ENTRIES SUPPLIED
• • • •
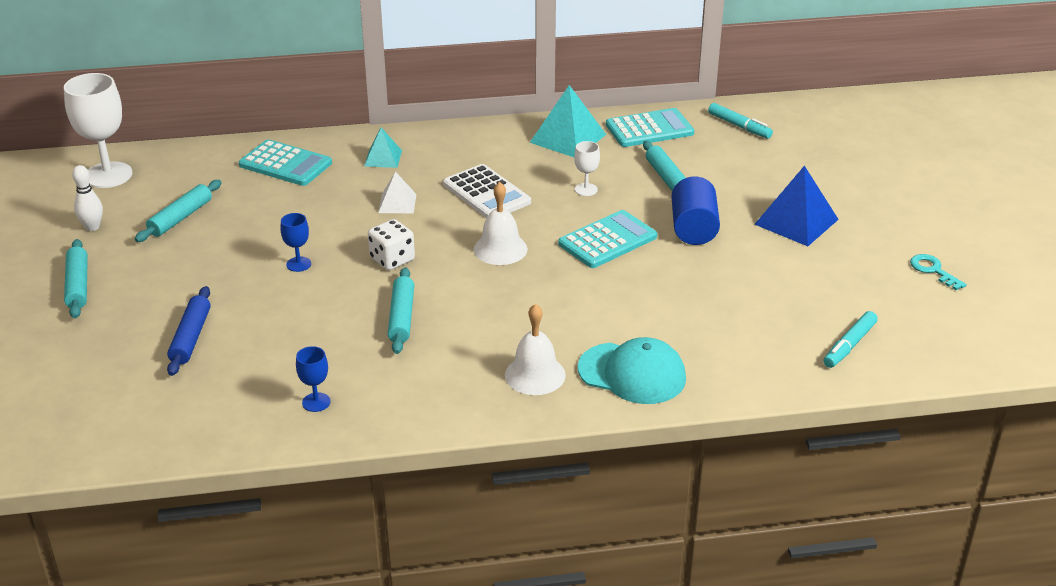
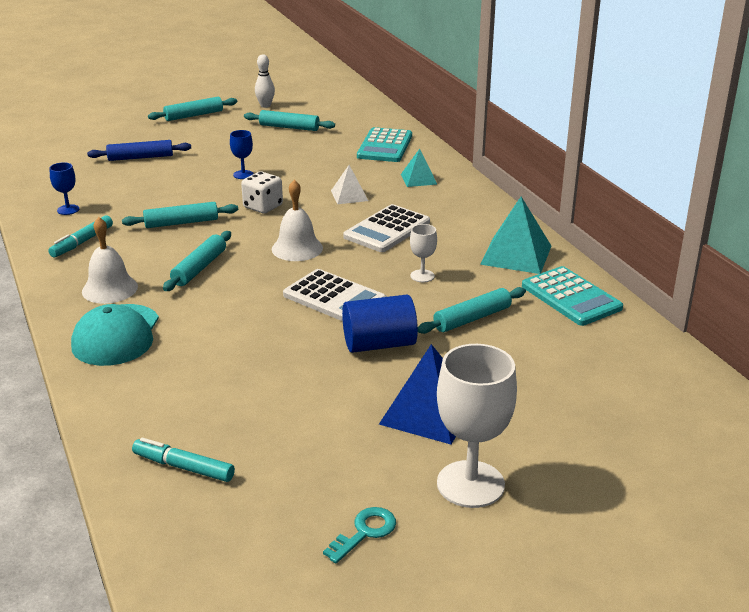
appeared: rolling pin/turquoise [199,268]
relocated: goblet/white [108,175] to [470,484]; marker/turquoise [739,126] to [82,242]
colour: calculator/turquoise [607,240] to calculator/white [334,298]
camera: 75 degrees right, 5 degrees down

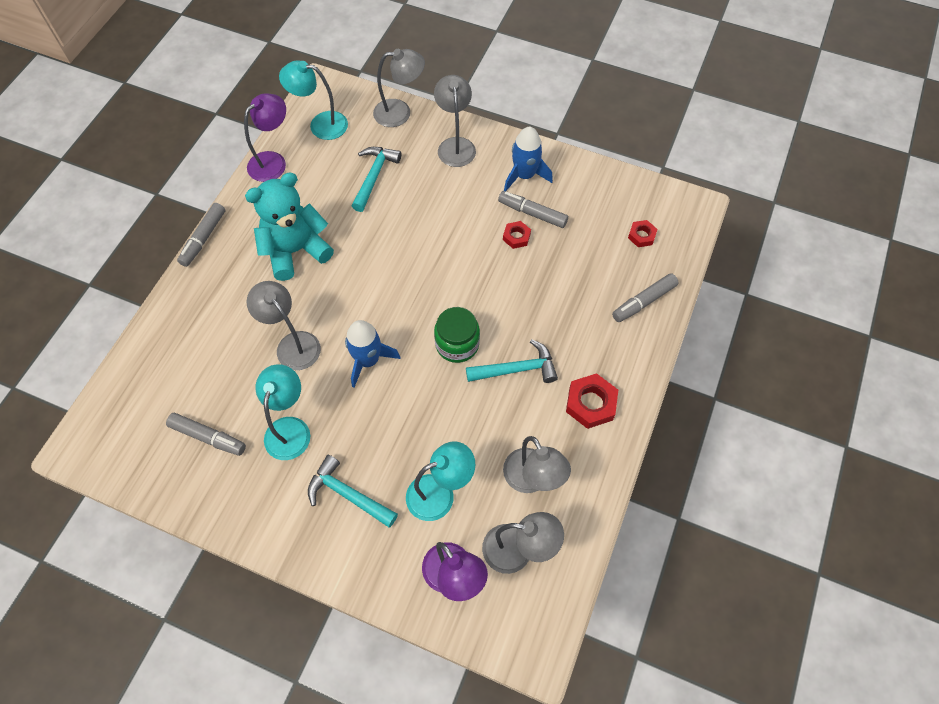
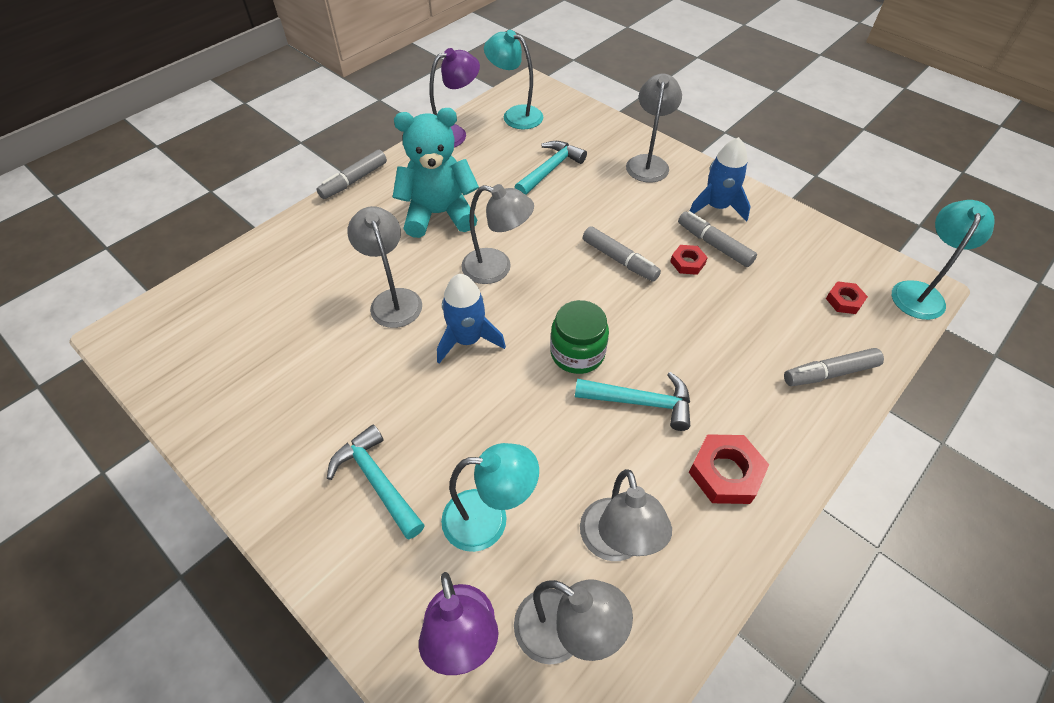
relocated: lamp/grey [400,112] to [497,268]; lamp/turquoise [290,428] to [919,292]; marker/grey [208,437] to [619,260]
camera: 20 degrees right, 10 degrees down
• • • •
TRY IT
Your answer must be the records above, word for word, with no pictures.

RESULT OF THIS TASK
appeared: rolling pin/turquoise [199,268]
relocated: goblet/white [108,175] to [470,484]; marker/turquoise [739,126] to [82,242]
colour: calculator/turquoise [607,240] to calculator/white [334,298]
camera: 75 degrees right, 5 degrees down

relocated: lamp/grey [400,112] to [497,268]; lamp/turquoise [290,428] to [919,292]; marker/grey [208,437] to [619,260]
camera: 20 degrees right, 10 degrees down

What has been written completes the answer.